▸ Your task:
The result should be a full, exact repeat of the entries, free of pictures.

▸ Source data:
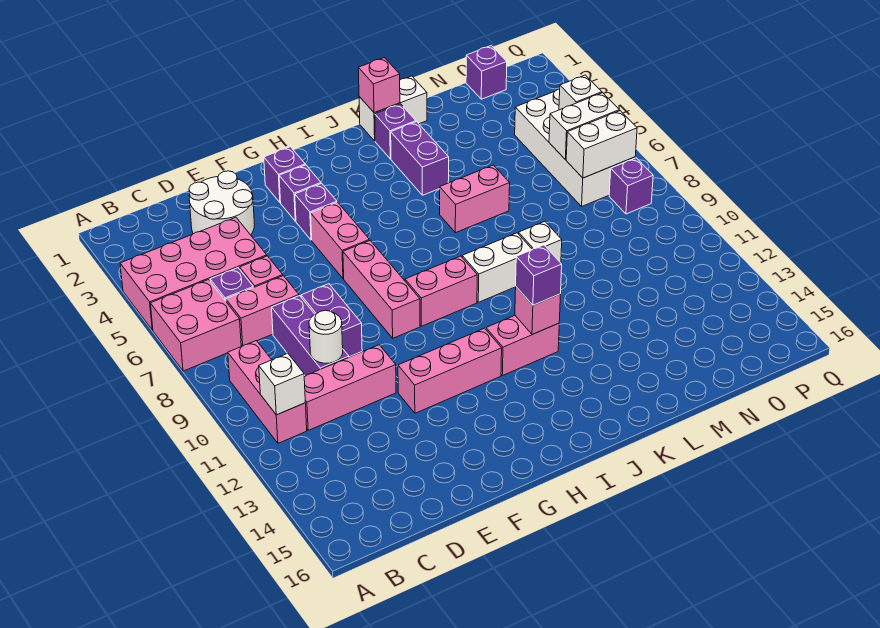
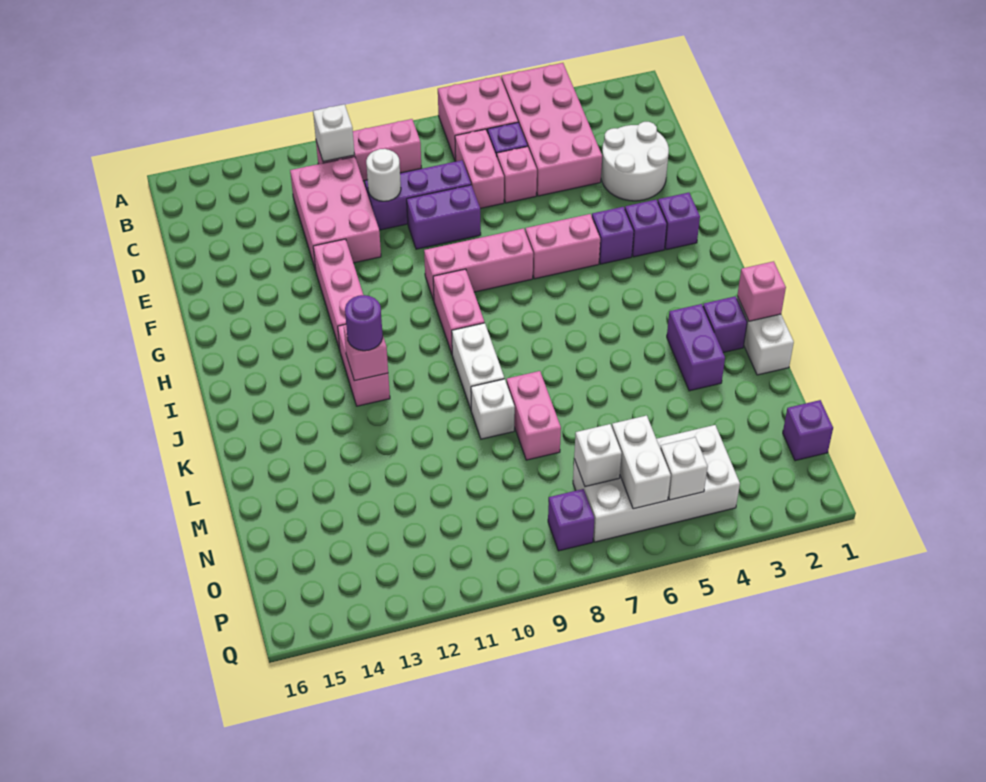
pink brick C11:E11 level 1 -> pink brick C11:E12 level 1
purple brick J12 level 3 -> purple round brick J12 level 3
purple brick K3:K4 level 1 -> purple brick K3:L3 level 1
pink brick K6:L6 level 1 -> pink brick L8:M8 level 1
white brick O7:P7 level 2 -> white brick O7 level 2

▸ Response to this exercise:
pink brick C11:E11 level 1 -> pink brick C11:E12 level 1
purple brick J12 level 3 -> purple round brick J12 level 3
purple brick K3:K4 level 1 -> purple brick K3:L3 level 1
pink brick K6:L6 level 1 -> pink brick L8:M8 level 1
white brick O7:P7 level 2 -> white brick O7 level 2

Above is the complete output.